_Provided entries:_
= = = = =

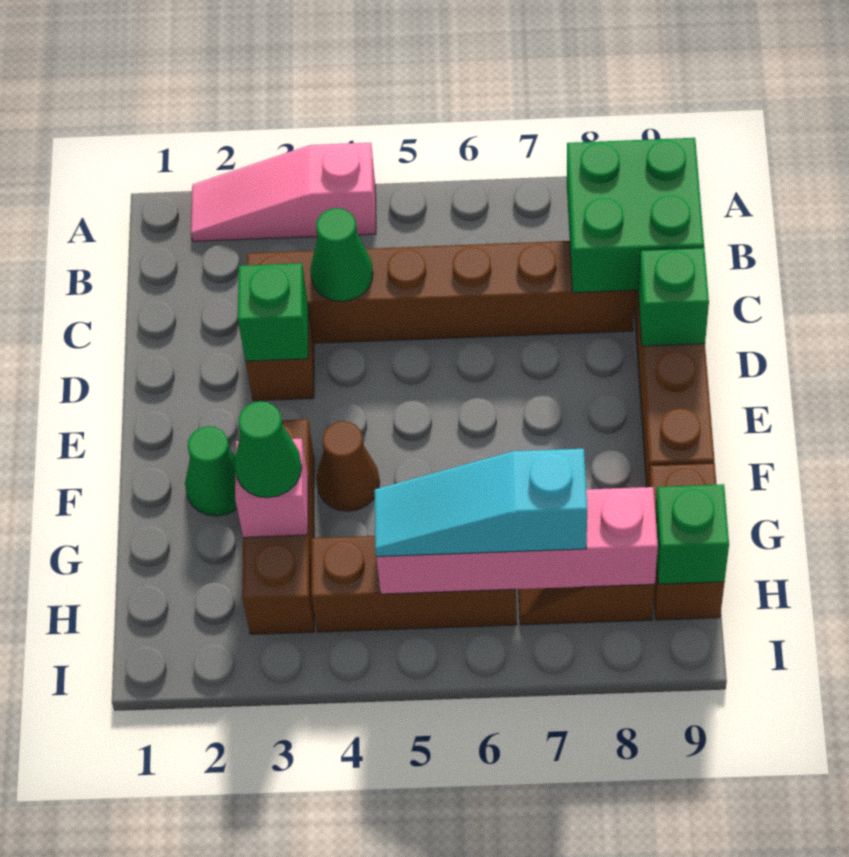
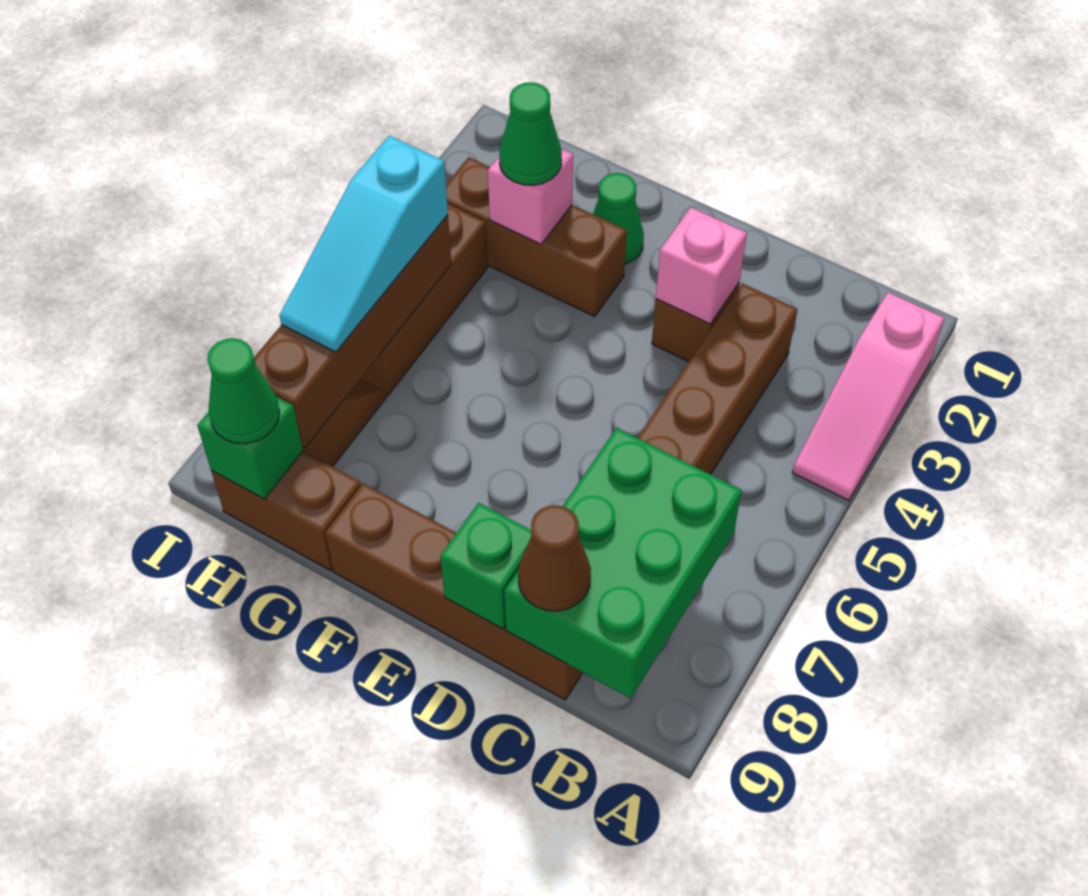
pink slope A2:A4 level 1 top 4 -> pink slope A2:A4 level 1 top 2
green brick B8:C9 level 2 -> green brick B7:C9 level 2
green cone C4 level 2 -> green cone H9 level 3
green brick D3 level 2 -> pink brick D3 level 2
brown cone F4 level 1 -> brown cone C9 level 3
pink brick H5:H8 level 2 -> brown brick H5:H8 level 2
cyan slope H5:H7 level 3 top 7 -> cyan slope H5:H7 level 3 top 5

= = = = =

Without the pictures, give the entries above back exactly.

pink slope A2:A4 level 1 top 4 -> pink slope A2:A4 level 1 top 2
green brick B8:C9 level 2 -> green brick B7:C9 level 2
green cone C4 level 2 -> green cone H9 level 3
green brick D3 level 2 -> pink brick D3 level 2
brown cone F4 level 1 -> brown cone C9 level 3
pink brick H5:H8 level 2 -> brown brick H5:H8 level 2
cyan slope H5:H7 level 3 top 7 -> cyan slope H5:H7 level 3 top 5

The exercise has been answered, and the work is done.